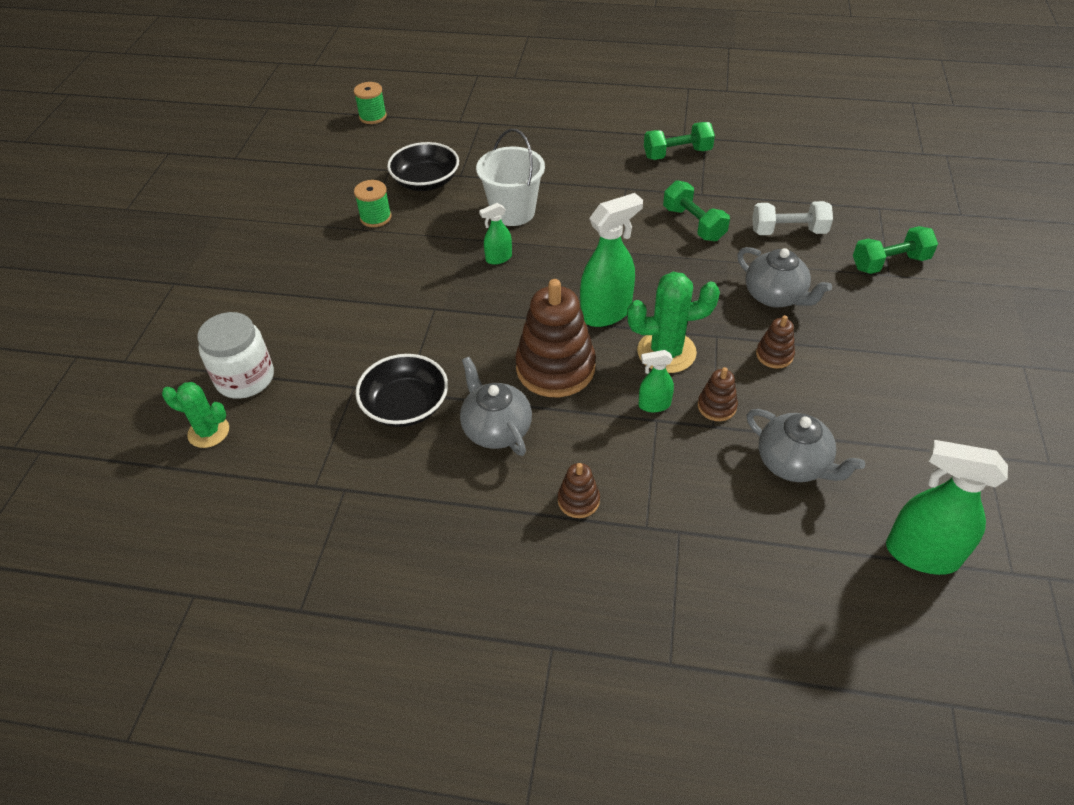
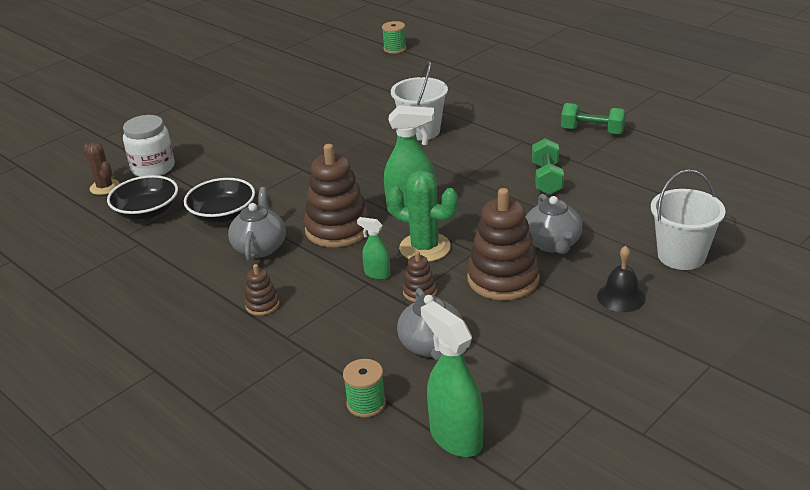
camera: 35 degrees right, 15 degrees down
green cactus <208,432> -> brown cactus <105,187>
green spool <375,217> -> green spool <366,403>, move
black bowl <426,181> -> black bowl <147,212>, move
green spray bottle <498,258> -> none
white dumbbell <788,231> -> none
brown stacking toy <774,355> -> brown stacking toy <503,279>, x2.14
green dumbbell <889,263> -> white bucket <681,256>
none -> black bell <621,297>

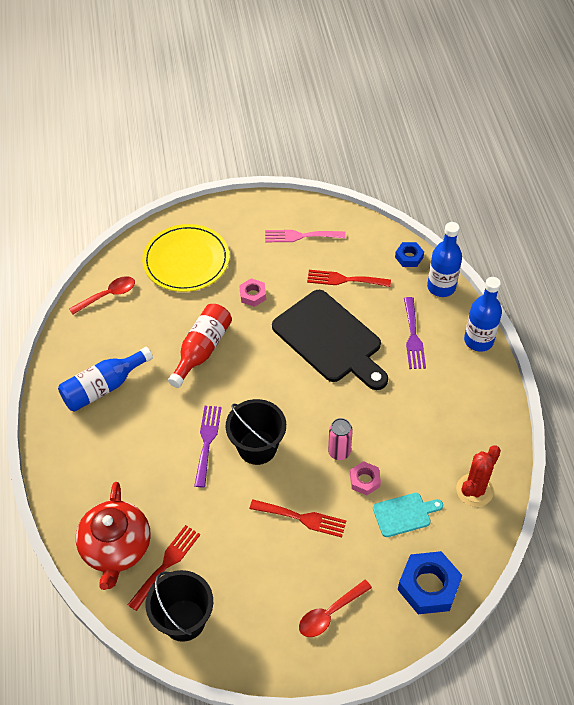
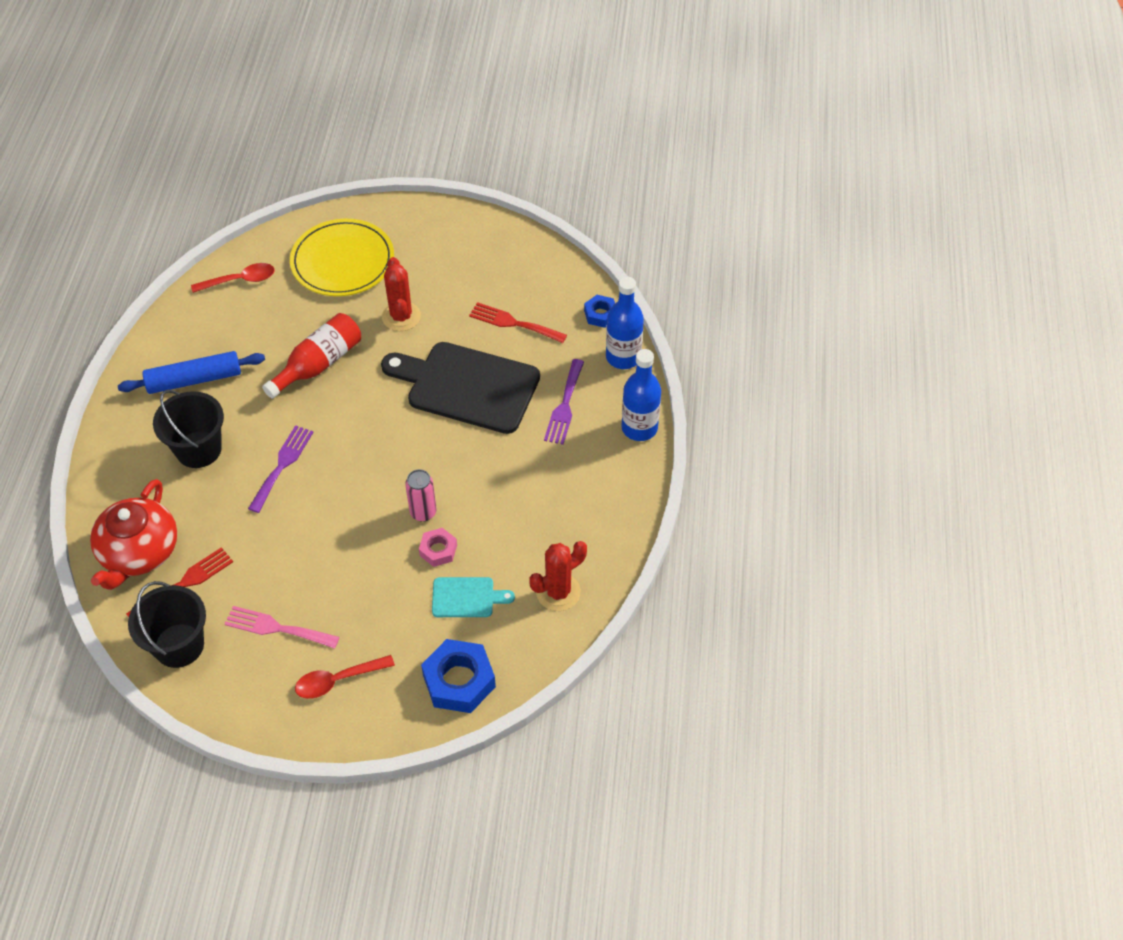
camera: 15 degrees right, 0 degrees up
blue bottle <103,387> -> blue rolling pin <194,380>
black bucket <257,447> -> black bucket <198,449>, move
pink nut <253,295> -> red cactus <401,317>
red fork <302,518> -> none
pink fork <300,236> -> pink fork <277,628>, move
black cutting board <330,339> -> black cutting board <467,386>, 135 degrees clockwise

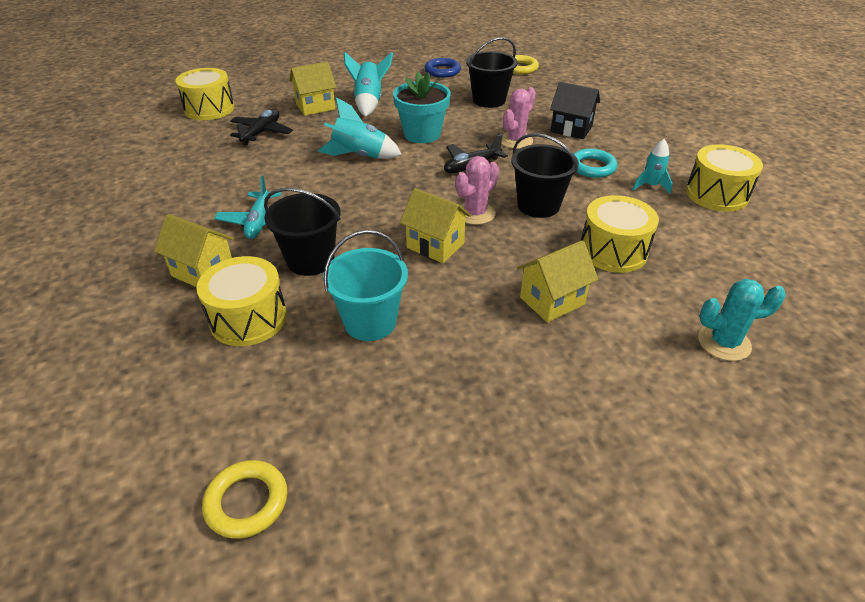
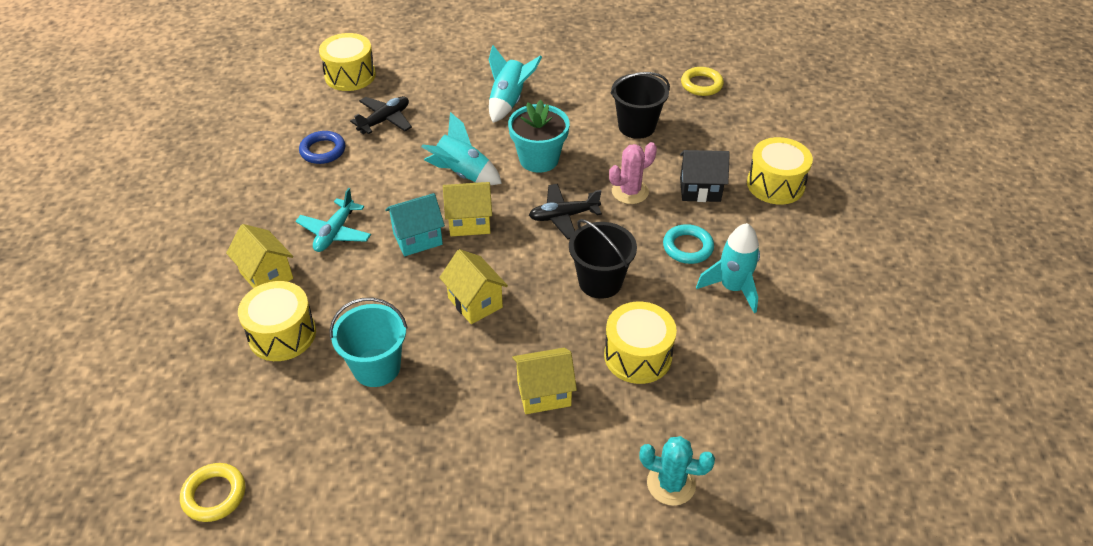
camera: 20 degrees right, 5 degrees up
black bucket <310,260> -> none
yellow house <315,107> -> yellow house <469,223>, move
blue ring <442,71> -> blue ring <323,150>, move
pink cactus <475,213> -> none
black house <571,129> -> black house <700,190>, 45 degrees counterclockwise
turquoise rocket <650,186> -> turquoise rocket <732,288>, x1.61
yellow drum <716,194> -> yellow drum <775,184>, move
none -> turquoise house <417,239>

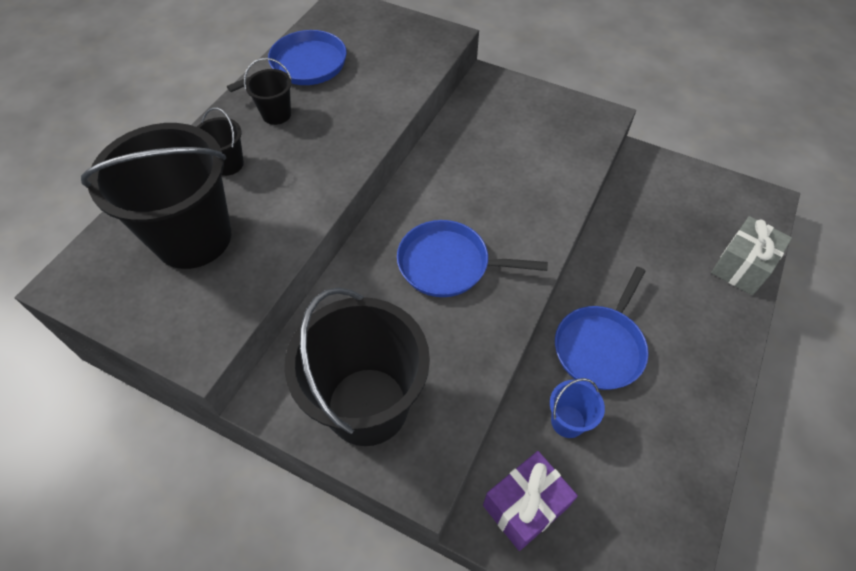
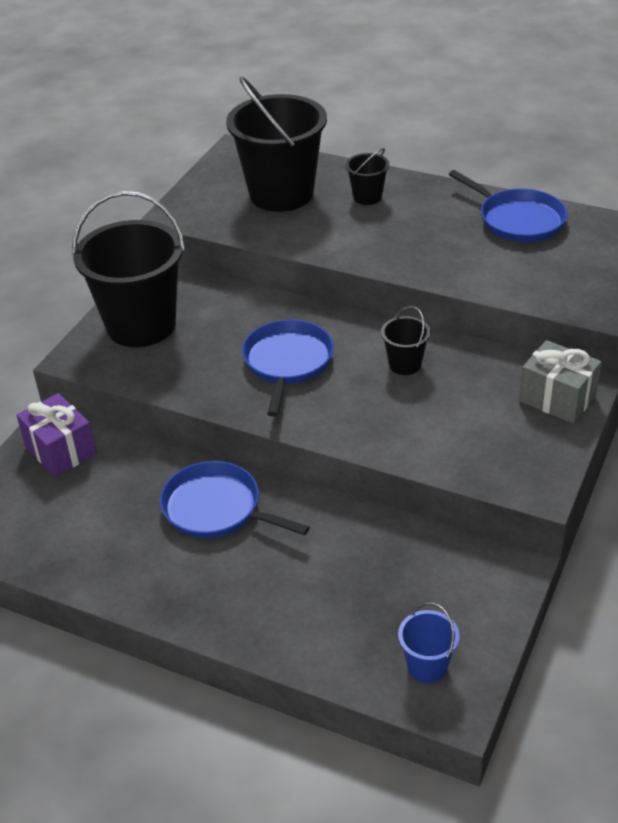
camera: 90 degrees right, 15 degrees down
black bucket <276,114> -> black bucket <405,364>, move
blue bucket <568,421> -> blue bucket <427,666>, move
grey gift <741,267> -> grey gift <557,398>, move

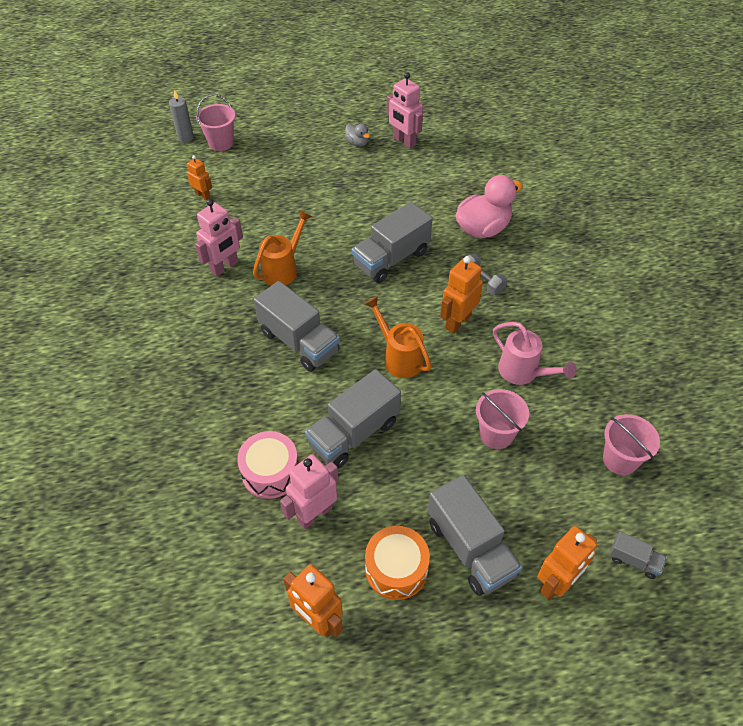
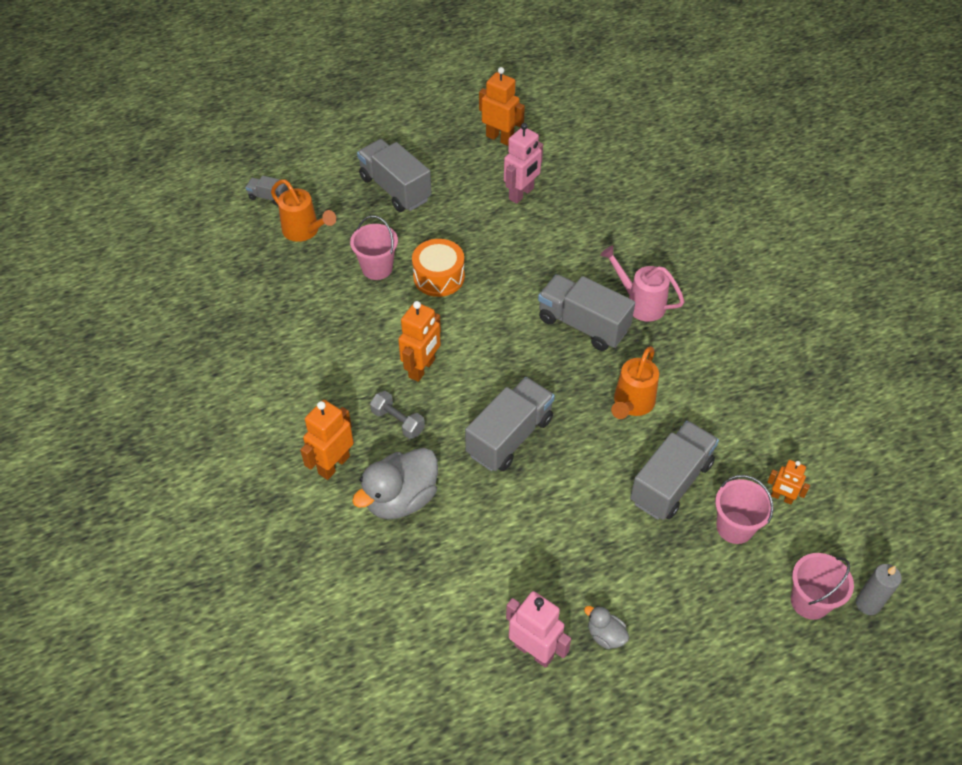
camera: 170 degrees right, 0 degrees up
pink robot <224,267> -> none
pink drum <270,472> -> none
grey truck <354,433> -> grey truck <671,482>, move
orange watering can <399,357> -> orange watering can <304,231>, move
orange drum <396,569> -> orange drum <439,277>, move
pink duck <483,228> -> grey duck <401,499>
pink watering can <523,372> -> pink watering can <640,303>, move
orange robot <556,583> -> orange robot <333,465>, move
pink bucket <620,459> -> pink bucket <734,527>, move

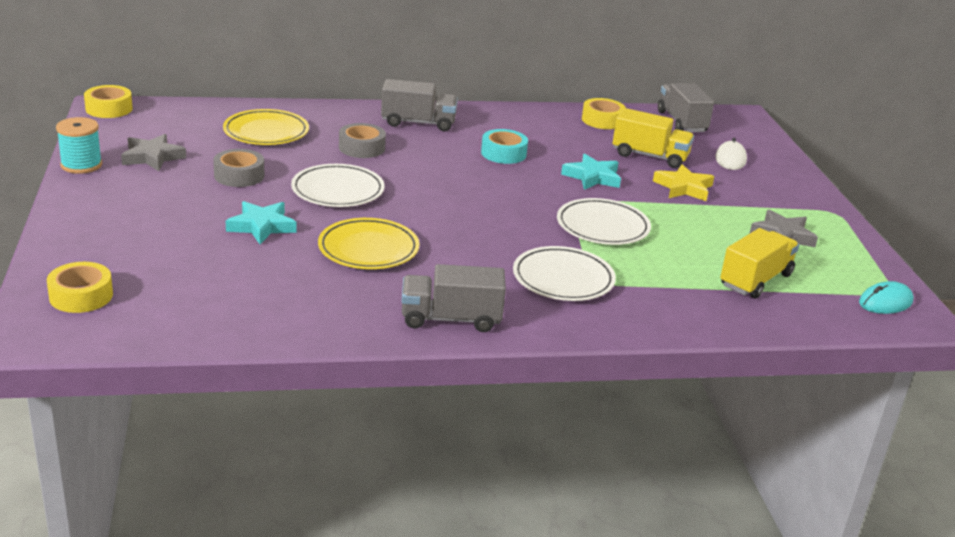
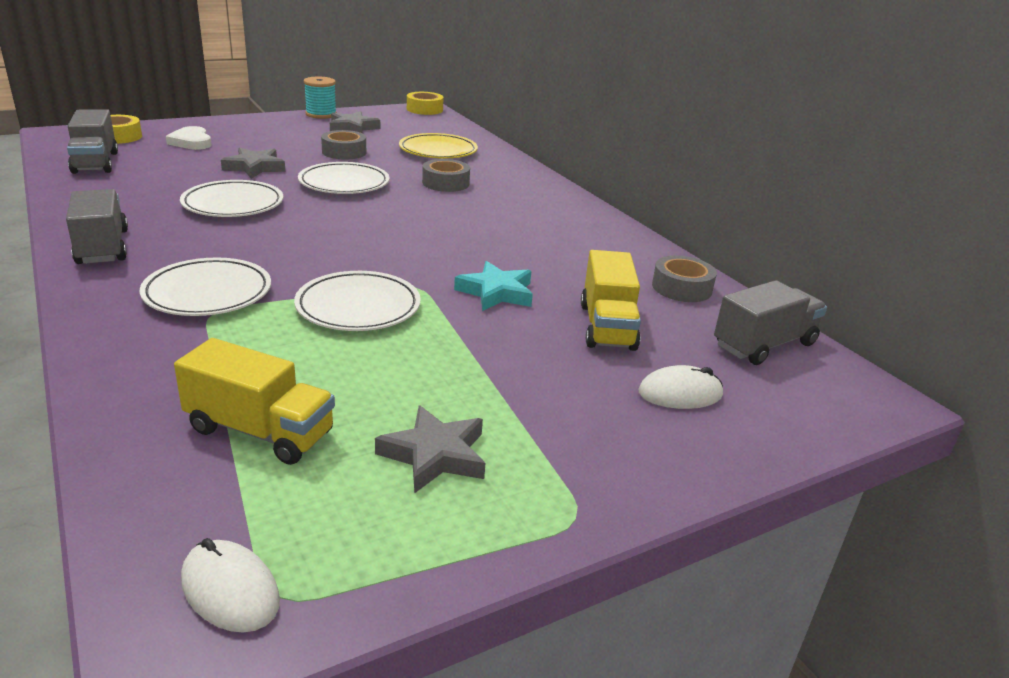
camera: 70 degrees right, 0 degrees up
turquoise star <262,226> -> grey star <255,167>
yellow plate <368,249> -> white plate <233,204>
grey truck <418,123> -> grey truck <95,162>, move
turquoise tape <503,153> -> none
yellow tape <602,120> -> grey tape <681,288>
yellow star <683,188> -> none
turquoise mouse <885,302> -> white mouse <230,590>
none -> white heart <191,142>

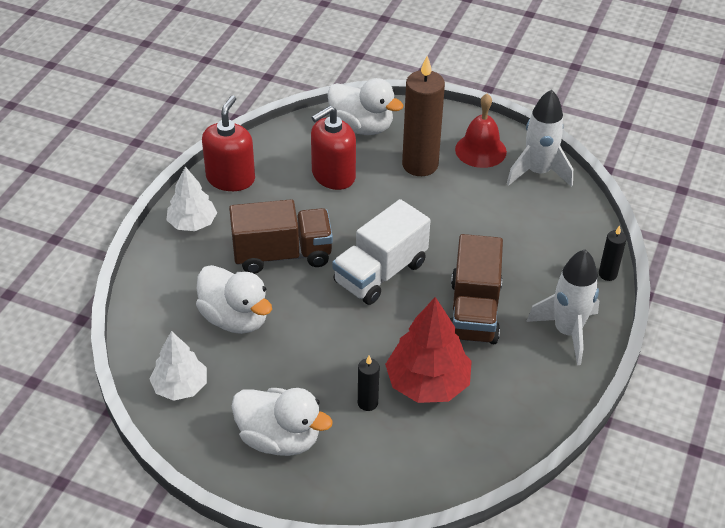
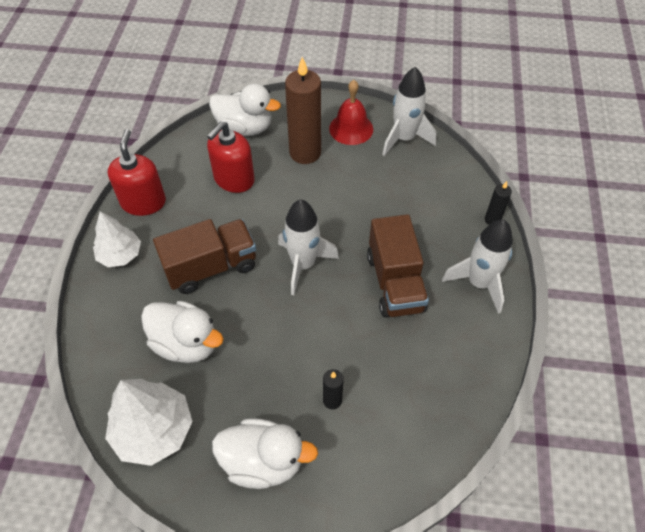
camera: 15 degrees left, 10 degrees up
white tree <180,386> -> white tree <153,430>, x1.51
white truck <380,273> -> white rocket <303,264>
red tree <428,383> -> none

» **Task directions**
In the records above, find each line that mentions the word "dumbbell", and copy it.

» **Expected output**
white dumbbell <788,231> -> none
green dumbbell <889,263> -> white bucket <681,256>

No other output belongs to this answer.